>> start Supplied entries

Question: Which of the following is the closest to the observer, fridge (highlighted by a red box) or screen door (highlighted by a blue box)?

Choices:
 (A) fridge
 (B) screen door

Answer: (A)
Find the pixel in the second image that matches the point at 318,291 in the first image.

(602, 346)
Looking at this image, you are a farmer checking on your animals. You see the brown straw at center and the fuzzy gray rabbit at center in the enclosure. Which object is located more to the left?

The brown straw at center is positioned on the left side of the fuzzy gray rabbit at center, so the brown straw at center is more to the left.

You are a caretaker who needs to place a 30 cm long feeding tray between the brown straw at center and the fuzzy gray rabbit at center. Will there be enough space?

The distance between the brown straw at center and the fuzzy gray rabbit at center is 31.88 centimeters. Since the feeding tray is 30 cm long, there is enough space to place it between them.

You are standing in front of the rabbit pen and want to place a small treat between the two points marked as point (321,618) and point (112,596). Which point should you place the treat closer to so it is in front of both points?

>> end Supplied entries

Given instruction
Reproduce all of the entries above verbatim, line for line.

Answer to the problem
Question: Which of the following is the closest to the observer, fridge (highlighted by a red box) or screen door (highlighted by a blue box)?

Choices:
 (A) fridge
 (B) screen door

Answer: (A)
Find the pixel in the second image that matches the point at 318,291 in the first image.

(602, 346)
Looking at this image, you are a farmer checking on your animals. You see the brown straw at center and the fuzzy gray rabbit at center in the enclosure. Which object is located more to the left?

The brown straw at center is positioned on the left side of the fuzzy gray rabbit at center, so the brown straw at center is more to the left.

You are a caretaker who needs to place a 30 cm long feeding tray between the brown straw at center and the fuzzy gray rabbit at center. Will there be enough space?

The distance between the brown straw at center and the fuzzy gray rabbit at center is 31.88 centimeters. Since the feeding tray is 30 cm long, there is enough space to place it between them.

You are standing in front of the rabbit pen and want to place a small treat between the two points marked as point (321,618) and point (112,596). Which point should you place the treat closer to so it is in front of both points?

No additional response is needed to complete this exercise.